YOUR TASK: Using the entries below, output exactly the lines from the one containing "526 1382 678)" through the final line, both included, and no others.

RAW DATA:

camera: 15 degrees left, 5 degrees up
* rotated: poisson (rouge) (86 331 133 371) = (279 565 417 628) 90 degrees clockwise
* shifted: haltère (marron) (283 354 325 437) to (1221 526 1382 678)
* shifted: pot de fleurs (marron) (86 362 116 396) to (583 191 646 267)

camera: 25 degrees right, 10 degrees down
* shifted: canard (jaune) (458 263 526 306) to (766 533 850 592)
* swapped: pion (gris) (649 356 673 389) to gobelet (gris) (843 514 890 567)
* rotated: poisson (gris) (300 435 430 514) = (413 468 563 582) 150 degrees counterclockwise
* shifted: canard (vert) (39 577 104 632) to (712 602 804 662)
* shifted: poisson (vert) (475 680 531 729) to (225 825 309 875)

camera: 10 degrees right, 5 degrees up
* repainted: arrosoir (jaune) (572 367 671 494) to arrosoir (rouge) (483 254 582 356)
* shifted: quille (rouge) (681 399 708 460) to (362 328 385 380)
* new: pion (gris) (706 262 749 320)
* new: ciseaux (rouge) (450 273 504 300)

REPLY TO THE EXERCISE:
* shifted: haltère (marron) (283 354 325 437) to (1221 526 1382 678)
* shifted: pot de fleurs (marron) (86 362 116 396) to (583 191 646 267)

camera: 25 degrees right, 10 degrees down
* shifted: canard (jaune) (458 263 526 306) to (766 533 850 592)
* swapped: pion (gris) (649 356 673 389) to gobelet (gris) (843 514 890 567)
* rotated: poisson (gris) (300 435 430 514) = (413 468 563 582) 150 degrees counterclockwise
* shifted: canard (vert) (39 577 104 632) to (712 602 804 662)
* shifted: poisson (vert) (475 680 531 729) to (225 825 309 875)

camera: 10 degrees right, 5 degrees up
* repainted: arrosoir (jaune) (572 367 671 494) to arrosoir (rouge) (483 254 582 356)
* shifted: quille (rouge) (681 399 708 460) to (362 328 385 380)
* new: pion (gris) (706 262 749 320)
* new: ciseaux (rouge) (450 273 504 300)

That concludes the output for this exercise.